_BRIEF:_ Every record below should be written out exactly; pictures stay out.

_RECORDS FOR PROCESSING:_
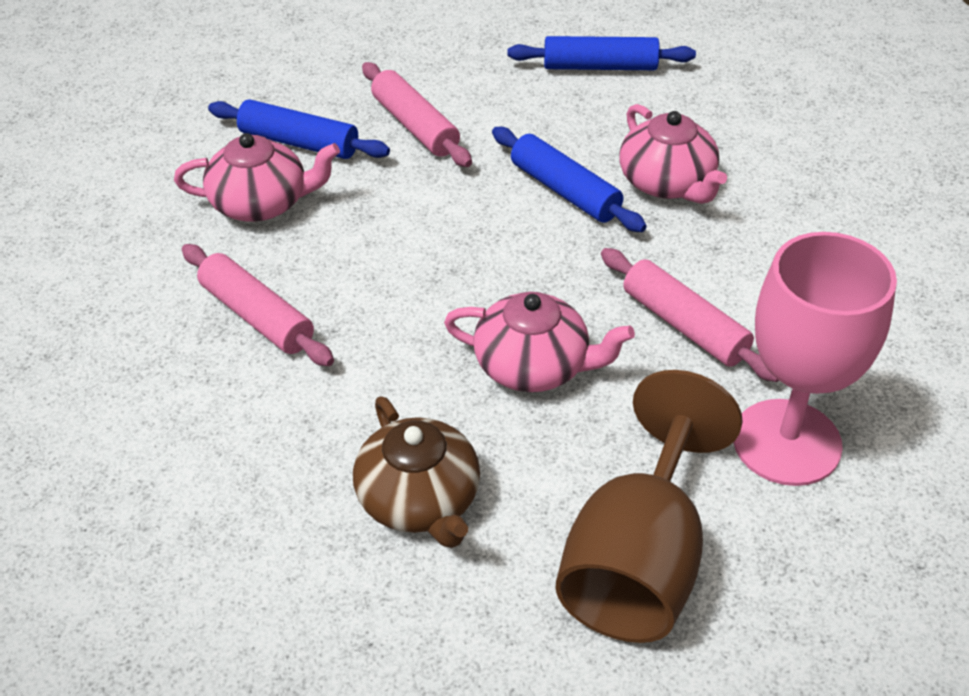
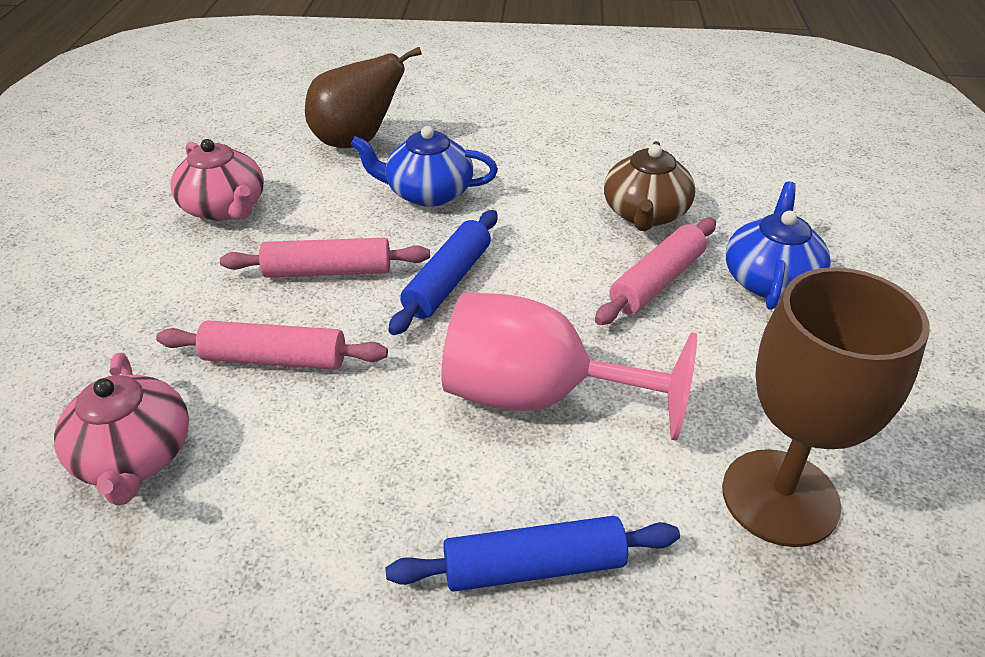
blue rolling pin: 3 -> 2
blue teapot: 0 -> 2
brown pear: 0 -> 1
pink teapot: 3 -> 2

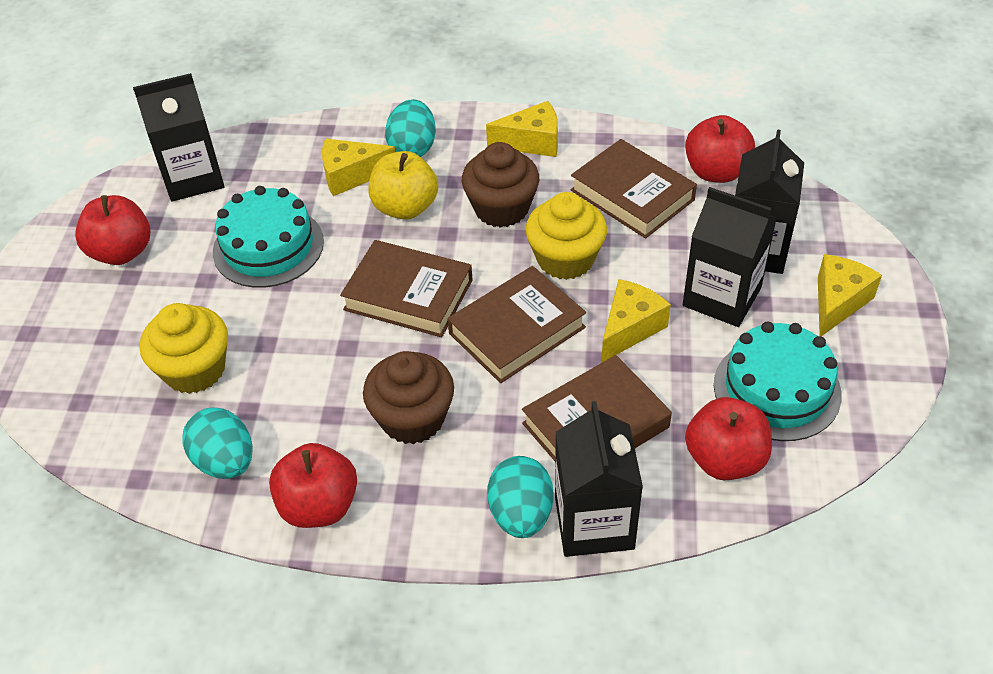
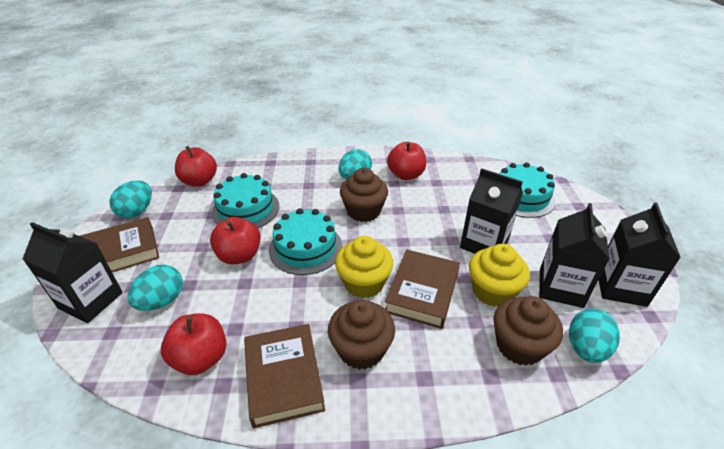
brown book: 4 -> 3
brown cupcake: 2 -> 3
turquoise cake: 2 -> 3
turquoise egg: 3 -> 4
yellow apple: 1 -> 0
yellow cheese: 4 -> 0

_EXERCISE RESULT:_
blue rolling pin: 3 -> 2
blue teapot: 0 -> 2
brown pear: 0 -> 1
pink teapot: 3 -> 2

brown book: 4 -> 3
brown cupcake: 2 -> 3
turquoise cake: 2 -> 3
turquoise egg: 3 -> 4
yellow apple: 1 -> 0
yellow cheese: 4 -> 0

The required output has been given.